======== Record set ========
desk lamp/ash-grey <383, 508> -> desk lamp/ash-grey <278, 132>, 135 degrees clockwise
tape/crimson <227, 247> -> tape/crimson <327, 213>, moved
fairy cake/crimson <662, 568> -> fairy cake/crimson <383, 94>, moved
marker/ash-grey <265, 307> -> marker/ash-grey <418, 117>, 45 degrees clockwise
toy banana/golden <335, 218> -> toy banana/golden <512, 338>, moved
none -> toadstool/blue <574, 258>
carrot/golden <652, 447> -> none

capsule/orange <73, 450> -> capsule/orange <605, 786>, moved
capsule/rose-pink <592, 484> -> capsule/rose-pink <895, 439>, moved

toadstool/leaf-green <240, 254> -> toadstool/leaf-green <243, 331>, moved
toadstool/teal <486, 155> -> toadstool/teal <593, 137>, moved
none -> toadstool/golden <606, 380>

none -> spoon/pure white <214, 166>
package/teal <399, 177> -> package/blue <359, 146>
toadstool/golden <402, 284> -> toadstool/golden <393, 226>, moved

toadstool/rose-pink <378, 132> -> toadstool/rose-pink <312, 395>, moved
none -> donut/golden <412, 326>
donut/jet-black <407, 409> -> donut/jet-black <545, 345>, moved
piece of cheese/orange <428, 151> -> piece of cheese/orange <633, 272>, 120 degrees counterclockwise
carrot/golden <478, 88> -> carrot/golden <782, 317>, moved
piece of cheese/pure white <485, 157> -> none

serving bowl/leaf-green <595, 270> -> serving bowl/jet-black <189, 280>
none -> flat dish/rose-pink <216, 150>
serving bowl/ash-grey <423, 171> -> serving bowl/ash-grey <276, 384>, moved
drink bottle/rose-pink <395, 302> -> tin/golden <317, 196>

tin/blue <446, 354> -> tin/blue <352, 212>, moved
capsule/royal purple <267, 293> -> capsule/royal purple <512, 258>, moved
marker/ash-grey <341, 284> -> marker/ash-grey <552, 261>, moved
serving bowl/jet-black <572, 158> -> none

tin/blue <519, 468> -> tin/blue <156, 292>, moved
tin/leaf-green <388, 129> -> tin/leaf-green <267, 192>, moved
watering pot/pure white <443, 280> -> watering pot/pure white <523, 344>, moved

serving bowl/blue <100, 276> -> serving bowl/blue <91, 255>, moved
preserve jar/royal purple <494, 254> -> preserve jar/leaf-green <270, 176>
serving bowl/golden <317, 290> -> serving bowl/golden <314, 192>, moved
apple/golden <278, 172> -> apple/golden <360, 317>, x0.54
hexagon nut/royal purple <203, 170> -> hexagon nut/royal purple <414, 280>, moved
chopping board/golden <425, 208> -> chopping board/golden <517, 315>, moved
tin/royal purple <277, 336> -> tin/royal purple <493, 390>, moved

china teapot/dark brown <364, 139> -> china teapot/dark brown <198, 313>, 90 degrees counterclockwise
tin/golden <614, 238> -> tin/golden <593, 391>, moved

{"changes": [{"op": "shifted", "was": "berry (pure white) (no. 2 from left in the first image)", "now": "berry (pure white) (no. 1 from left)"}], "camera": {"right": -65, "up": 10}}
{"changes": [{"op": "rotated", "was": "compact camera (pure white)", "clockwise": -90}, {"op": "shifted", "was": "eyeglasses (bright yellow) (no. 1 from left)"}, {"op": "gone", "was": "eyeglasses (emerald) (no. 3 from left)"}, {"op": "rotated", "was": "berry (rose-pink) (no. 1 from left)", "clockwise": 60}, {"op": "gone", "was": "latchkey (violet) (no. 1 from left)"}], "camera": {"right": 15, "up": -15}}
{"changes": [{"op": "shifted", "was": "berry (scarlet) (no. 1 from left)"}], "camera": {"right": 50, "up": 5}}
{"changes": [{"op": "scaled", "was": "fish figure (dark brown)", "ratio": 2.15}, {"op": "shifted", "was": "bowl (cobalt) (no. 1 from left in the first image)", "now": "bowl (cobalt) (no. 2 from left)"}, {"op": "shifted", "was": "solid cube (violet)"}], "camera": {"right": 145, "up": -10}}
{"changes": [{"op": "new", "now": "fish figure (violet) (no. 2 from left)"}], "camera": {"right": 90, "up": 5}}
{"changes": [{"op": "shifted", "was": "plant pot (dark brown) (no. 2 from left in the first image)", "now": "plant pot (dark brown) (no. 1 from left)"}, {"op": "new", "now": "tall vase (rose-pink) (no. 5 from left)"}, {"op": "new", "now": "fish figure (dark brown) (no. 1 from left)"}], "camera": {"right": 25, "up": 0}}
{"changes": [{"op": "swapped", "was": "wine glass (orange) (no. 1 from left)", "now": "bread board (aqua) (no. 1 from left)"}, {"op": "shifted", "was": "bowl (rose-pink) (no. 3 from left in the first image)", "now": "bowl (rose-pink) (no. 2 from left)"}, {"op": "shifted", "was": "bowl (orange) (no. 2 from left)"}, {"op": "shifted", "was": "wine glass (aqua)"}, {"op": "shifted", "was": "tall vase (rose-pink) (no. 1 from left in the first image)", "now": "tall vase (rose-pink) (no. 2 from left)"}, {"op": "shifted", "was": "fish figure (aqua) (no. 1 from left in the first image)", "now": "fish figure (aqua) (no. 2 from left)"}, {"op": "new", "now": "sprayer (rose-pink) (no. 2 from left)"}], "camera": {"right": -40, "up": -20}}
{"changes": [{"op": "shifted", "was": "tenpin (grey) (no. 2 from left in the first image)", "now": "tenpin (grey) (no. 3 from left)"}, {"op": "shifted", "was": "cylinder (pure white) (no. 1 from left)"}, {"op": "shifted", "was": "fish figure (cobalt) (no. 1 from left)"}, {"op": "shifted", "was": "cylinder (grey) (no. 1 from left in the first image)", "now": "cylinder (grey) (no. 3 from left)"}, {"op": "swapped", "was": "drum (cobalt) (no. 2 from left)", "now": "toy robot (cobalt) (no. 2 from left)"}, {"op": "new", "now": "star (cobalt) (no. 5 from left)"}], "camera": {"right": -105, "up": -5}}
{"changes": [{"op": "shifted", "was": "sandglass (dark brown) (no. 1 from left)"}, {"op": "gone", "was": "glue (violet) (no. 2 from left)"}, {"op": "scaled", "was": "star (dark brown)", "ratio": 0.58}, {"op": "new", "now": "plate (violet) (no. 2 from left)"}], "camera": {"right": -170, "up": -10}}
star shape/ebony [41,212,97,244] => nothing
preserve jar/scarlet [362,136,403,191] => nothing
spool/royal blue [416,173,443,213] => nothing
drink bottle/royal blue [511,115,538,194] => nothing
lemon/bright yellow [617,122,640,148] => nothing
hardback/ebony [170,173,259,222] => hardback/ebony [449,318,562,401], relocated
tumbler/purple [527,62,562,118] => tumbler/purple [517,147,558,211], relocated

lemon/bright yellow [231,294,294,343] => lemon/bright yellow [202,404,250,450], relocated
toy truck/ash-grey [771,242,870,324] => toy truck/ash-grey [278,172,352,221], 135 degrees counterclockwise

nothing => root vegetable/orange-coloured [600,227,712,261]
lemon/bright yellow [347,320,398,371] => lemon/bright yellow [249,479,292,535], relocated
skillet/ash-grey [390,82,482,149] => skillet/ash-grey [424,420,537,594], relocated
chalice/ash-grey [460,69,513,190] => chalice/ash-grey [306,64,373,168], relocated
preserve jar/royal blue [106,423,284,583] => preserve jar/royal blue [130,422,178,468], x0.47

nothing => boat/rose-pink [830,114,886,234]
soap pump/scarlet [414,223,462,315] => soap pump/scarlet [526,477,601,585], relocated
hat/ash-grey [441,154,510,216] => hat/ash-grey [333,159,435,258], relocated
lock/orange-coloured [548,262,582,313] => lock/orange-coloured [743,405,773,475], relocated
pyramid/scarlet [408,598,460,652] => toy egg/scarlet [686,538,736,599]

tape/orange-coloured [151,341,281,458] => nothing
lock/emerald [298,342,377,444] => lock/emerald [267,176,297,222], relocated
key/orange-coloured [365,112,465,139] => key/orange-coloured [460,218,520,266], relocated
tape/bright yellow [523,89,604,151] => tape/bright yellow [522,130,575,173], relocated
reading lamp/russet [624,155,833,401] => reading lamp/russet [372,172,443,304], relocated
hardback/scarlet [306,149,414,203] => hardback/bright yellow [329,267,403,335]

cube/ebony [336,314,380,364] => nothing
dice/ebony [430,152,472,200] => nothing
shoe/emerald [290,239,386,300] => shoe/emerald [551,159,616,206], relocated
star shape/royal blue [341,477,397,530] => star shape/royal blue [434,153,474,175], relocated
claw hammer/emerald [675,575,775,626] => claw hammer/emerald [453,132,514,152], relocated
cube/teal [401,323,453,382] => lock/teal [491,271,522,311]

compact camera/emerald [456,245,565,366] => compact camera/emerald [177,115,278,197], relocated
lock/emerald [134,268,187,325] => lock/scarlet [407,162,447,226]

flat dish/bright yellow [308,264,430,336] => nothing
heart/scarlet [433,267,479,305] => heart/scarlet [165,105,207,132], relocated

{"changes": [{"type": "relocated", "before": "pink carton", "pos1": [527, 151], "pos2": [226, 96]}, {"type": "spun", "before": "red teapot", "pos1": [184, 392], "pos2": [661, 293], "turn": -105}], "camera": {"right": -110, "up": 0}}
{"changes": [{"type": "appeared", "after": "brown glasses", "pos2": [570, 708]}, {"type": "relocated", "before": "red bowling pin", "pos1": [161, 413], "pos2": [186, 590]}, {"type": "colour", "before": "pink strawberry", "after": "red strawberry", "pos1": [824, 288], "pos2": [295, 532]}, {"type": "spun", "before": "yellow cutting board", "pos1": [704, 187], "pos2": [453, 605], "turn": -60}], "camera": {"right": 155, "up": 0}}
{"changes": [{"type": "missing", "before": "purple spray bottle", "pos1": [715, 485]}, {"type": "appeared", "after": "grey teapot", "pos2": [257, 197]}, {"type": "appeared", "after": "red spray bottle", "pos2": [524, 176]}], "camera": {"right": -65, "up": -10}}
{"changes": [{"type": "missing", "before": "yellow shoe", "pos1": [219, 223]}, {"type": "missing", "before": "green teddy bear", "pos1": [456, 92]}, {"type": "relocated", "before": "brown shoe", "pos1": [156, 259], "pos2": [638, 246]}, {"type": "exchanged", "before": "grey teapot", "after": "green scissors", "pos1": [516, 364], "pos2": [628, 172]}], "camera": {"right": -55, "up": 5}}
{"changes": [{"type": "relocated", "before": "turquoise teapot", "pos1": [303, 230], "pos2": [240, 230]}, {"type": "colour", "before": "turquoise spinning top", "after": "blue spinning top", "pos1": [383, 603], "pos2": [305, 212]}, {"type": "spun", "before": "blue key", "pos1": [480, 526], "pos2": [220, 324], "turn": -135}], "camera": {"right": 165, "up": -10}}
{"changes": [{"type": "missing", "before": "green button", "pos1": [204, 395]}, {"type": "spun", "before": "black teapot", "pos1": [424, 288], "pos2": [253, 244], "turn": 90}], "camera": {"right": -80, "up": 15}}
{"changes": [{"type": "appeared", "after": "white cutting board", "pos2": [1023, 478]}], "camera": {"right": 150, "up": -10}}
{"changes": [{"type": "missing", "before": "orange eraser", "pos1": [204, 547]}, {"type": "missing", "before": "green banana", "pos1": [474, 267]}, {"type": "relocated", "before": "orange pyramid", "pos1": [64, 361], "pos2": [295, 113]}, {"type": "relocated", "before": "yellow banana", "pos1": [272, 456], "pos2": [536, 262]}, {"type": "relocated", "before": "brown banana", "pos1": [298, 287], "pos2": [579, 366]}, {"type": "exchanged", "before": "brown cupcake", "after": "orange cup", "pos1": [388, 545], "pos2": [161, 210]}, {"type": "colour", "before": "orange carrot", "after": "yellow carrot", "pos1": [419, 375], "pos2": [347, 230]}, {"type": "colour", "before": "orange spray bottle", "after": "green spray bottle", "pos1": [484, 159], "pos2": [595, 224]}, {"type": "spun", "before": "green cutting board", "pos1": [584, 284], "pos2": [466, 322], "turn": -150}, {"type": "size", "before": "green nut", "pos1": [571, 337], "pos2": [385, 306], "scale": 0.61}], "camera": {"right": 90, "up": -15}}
========
▶ **Directions for this task**:
Above are the records; from them, give again exactly the lines from the one containing "lemon/bright yellow [617,122,640,148]" to the one containing "hardback/ebony [170,173,259,222] =>", both lines included, and nothing more.

▶ **Completed exercise**:
lemon/bright yellow [617,122,640,148] => nothing
hardback/ebony [170,173,259,222] => hardback/ebony [449,318,562,401], relocated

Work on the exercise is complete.